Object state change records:
- Opening Delimiter -

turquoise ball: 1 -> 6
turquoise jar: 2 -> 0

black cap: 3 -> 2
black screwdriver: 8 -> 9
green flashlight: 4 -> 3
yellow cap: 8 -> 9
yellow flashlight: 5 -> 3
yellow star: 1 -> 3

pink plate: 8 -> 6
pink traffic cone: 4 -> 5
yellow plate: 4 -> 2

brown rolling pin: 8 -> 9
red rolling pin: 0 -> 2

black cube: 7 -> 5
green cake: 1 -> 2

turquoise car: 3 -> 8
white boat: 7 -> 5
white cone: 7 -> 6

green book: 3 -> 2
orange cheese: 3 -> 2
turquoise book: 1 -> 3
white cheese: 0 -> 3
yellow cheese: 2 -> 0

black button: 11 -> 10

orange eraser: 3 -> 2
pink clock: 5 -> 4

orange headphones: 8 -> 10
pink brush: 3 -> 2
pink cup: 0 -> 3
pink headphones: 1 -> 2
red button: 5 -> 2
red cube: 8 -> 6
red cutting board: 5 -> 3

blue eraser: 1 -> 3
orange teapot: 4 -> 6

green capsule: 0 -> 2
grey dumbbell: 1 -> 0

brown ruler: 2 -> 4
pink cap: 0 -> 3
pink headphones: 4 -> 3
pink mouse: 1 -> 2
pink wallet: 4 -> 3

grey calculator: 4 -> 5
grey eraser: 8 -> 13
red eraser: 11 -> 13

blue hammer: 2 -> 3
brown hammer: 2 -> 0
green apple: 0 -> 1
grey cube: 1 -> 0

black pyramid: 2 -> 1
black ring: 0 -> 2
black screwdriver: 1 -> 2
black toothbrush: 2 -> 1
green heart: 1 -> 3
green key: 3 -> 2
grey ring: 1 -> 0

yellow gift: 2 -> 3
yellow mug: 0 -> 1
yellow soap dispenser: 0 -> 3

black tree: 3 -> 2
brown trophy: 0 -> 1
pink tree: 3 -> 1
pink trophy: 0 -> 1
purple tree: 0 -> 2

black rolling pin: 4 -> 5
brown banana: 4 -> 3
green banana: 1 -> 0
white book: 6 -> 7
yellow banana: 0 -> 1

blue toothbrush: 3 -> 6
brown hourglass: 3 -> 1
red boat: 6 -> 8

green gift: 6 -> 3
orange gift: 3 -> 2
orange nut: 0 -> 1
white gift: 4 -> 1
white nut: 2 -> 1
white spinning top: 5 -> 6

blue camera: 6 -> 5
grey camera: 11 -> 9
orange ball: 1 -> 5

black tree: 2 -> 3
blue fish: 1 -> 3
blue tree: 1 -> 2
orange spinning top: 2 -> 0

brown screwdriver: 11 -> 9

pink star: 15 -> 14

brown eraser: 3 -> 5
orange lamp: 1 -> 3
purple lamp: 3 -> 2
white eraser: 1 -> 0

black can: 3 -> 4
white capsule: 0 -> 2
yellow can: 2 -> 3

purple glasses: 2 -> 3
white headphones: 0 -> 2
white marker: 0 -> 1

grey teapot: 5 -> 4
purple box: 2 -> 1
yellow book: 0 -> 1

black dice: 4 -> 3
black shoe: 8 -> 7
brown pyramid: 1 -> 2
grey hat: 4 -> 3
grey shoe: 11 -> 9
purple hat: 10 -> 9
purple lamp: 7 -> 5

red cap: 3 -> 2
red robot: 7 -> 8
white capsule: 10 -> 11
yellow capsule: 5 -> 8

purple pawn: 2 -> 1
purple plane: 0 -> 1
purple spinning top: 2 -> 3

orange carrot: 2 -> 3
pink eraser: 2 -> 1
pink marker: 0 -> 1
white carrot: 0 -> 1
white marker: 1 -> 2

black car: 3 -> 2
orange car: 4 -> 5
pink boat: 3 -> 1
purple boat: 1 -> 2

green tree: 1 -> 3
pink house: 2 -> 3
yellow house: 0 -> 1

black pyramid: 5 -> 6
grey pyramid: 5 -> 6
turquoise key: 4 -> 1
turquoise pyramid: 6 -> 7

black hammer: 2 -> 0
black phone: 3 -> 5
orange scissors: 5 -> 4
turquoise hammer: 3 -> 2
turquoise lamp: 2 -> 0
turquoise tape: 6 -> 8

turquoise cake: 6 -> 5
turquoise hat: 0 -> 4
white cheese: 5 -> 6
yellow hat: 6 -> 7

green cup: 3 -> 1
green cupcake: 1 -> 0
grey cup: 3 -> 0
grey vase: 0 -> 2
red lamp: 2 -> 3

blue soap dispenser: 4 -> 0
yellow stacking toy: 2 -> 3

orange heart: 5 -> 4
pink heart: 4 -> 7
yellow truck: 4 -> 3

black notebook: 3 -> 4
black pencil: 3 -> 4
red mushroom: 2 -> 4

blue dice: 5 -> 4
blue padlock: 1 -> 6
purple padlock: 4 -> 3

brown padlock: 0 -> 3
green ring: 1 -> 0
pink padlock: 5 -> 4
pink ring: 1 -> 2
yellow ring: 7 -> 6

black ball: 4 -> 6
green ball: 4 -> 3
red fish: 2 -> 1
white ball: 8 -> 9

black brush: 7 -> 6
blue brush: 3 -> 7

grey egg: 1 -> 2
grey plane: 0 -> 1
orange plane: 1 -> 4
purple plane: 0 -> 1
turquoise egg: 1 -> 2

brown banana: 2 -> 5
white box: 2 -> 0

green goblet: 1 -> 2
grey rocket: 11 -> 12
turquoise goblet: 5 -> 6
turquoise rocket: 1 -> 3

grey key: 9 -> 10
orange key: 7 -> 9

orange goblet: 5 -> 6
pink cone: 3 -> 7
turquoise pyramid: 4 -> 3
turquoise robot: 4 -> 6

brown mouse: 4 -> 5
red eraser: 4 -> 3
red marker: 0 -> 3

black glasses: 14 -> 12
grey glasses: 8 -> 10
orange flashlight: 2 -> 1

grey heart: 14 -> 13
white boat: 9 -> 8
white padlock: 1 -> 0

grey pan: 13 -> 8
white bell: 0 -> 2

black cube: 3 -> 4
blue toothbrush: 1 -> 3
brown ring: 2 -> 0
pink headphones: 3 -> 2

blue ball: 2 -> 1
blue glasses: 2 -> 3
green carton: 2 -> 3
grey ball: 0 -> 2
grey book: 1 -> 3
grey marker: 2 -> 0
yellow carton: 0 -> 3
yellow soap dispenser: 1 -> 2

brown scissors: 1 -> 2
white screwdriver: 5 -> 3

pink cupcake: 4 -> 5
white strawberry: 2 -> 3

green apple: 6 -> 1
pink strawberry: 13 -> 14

- Closing Delimiter -

The task: Output each entry exactly. Leave none out.

Exercise result:
turquoise ball: 1 -> 6
turquoise jar: 2 -> 0

black cap: 3 -> 2
black screwdriver: 8 -> 9
green flashlight: 4 -> 3
yellow cap: 8 -> 9
yellow flashlight: 5 -> 3
yellow star: 1 -> 3

pink plate: 8 -> 6
pink traffic cone: 4 -> 5
yellow plate: 4 -> 2

brown rolling pin: 8 -> 9
red rolling pin: 0 -> 2

black cube: 7 -> 5
green cake: 1 -> 2

turquoise car: 3 -> 8
white boat: 7 -> 5
white cone: 7 -> 6

green book: 3 -> 2
orange cheese: 3 -> 2
turquoise book: 1 -> 3
white cheese: 0 -> 3
yellow cheese: 2 -> 0

black button: 11 -> 10

orange eraser: 3 -> 2
pink clock: 5 -> 4

orange headphones: 8 -> 10
pink brush: 3 -> 2
pink cup: 0 -> 3
pink headphones: 1 -> 2
red button: 5 -> 2
red cube: 8 -> 6
red cutting board: 5 -> 3

blue eraser: 1 -> 3
orange teapot: 4 -> 6

green capsule: 0 -> 2
grey dumbbell: 1 -> 0

brown ruler: 2 -> 4
pink cap: 0 -> 3
pink headphones: 4 -> 3
pink mouse: 1 -> 2
pink wallet: 4 -> 3

grey calculator: 4 -> 5
grey eraser: 8 -> 13
red eraser: 11 -> 13

blue hammer: 2 -> 3
brown hammer: 2 -> 0
green apple: 0 -> 1
grey cube: 1 -> 0

black pyramid: 2 -> 1
black ring: 0 -> 2
black screwdriver: 1 -> 2
black toothbrush: 2 -> 1
green heart: 1 -> 3
green key: 3 -> 2
grey ring: 1 -> 0

yellow gift: 2 -> 3
yellow mug: 0 -> 1
yellow soap dispenser: 0 -> 3

black tree: 3 -> 2
brown trophy: 0 -> 1
pink tree: 3 -> 1
pink trophy: 0 -> 1
purple tree: 0 -> 2

black rolling pin: 4 -> 5
brown banana: 4 -> 3
green banana: 1 -> 0
white book: 6 -> 7
yellow banana: 0 -> 1

blue toothbrush: 3 -> 6
brown hourglass: 3 -> 1
red boat: 6 -> 8

green gift: 6 -> 3
orange gift: 3 -> 2
orange nut: 0 -> 1
white gift: 4 -> 1
white nut: 2 -> 1
white spinning top: 5 -> 6

blue camera: 6 -> 5
grey camera: 11 -> 9
orange ball: 1 -> 5

black tree: 2 -> 3
blue fish: 1 -> 3
blue tree: 1 -> 2
orange spinning top: 2 -> 0

brown screwdriver: 11 -> 9

pink star: 15 -> 14

brown eraser: 3 -> 5
orange lamp: 1 -> 3
purple lamp: 3 -> 2
white eraser: 1 -> 0

black can: 3 -> 4
white capsule: 0 -> 2
yellow can: 2 -> 3

purple glasses: 2 -> 3
white headphones: 0 -> 2
white marker: 0 -> 1

grey teapot: 5 -> 4
purple box: 2 -> 1
yellow book: 0 -> 1

black dice: 4 -> 3
black shoe: 8 -> 7
brown pyramid: 1 -> 2
grey hat: 4 -> 3
grey shoe: 11 -> 9
purple hat: 10 -> 9
purple lamp: 7 -> 5

red cap: 3 -> 2
red robot: 7 -> 8
white capsule: 10 -> 11
yellow capsule: 5 -> 8

purple pawn: 2 -> 1
purple plane: 0 -> 1
purple spinning top: 2 -> 3

orange carrot: 2 -> 3
pink eraser: 2 -> 1
pink marker: 0 -> 1
white carrot: 0 -> 1
white marker: 1 -> 2

black car: 3 -> 2
orange car: 4 -> 5
pink boat: 3 -> 1
purple boat: 1 -> 2

green tree: 1 -> 3
pink house: 2 -> 3
yellow house: 0 -> 1

black pyramid: 5 -> 6
grey pyramid: 5 -> 6
turquoise key: 4 -> 1
turquoise pyramid: 6 -> 7

black hammer: 2 -> 0
black phone: 3 -> 5
orange scissors: 5 -> 4
turquoise hammer: 3 -> 2
turquoise lamp: 2 -> 0
turquoise tape: 6 -> 8

turquoise cake: 6 -> 5
turquoise hat: 0 -> 4
white cheese: 5 -> 6
yellow hat: 6 -> 7

green cup: 3 -> 1
green cupcake: 1 -> 0
grey cup: 3 -> 0
grey vase: 0 -> 2
red lamp: 2 -> 3

blue soap dispenser: 4 -> 0
yellow stacking toy: 2 -> 3

orange heart: 5 -> 4
pink heart: 4 -> 7
yellow truck: 4 -> 3

black notebook: 3 -> 4
black pencil: 3 -> 4
red mushroom: 2 -> 4

blue dice: 5 -> 4
blue padlock: 1 -> 6
purple padlock: 4 -> 3

brown padlock: 0 -> 3
green ring: 1 -> 0
pink padlock: 5 -> 4
pink ring: 1 -> 2
yellow ring: 7 -> 6

black ball: 4 -> 6
green ball: 4 -> 3
red fish: 2 -> 1
white ball: 8 -> 9

black brush: 7 -> 6
blue brush: 3 -> 7

grey egg: 1 -> 2
grey plane: 0 -> 1
orange plane: 1 -> 4
purple plane: 0 -> 1
turquoise egg: 1 -> 2

brown banana: 2 -> 5
white box: 2 -> 0

green goblet: 1 -> 2
grey rocket: 11 -> 12
turquoise goblet: 5 -> 6
turquoise rocket: 1 -> 3

grey key: 9 -> 10
orange key: 7 -> 9

orange goblet: 5 -> 6
pink cone: 3 -> 7
turquoise pyramid: 4 -> 3
turquoise robot: 4 -> 6

brown mouse: 4 -> 5
red eraser: 4 -> 3
red marker: 0 -> 3

black glasses: 14 -> 12
grey glasses: 8 -> 10
orange flashlight: 2 -> 1

grey heart: 14 -> 13
white boat: 9 -> 8
white padlock: 1 -> 0

grey pan: 13 -> 8
white bell: 0 -> 2

black cube: 3 -> 4
blue toothbrush: 1 -> 3
brown ring: 2 -> 0
pink headphones: 3 -> 2

blue ball: 2 -> 1
blue glasses: 2 -> 3
green carton: 2 -> 3
grey ball: 0 -> 2
grey book: 1 -> 3
grey marker: 2 -> 0
yellow carton: 0 -> 3
yellow soap dispenser: 1 -> 2

brown scissors: 1 -> 2
white screwdriver: 5 -> 3

pink cupcake: 4 -> 5
white strawberry: 2 -> 3

green apple: 6 -> 1
pink strawberry: 13 -> 14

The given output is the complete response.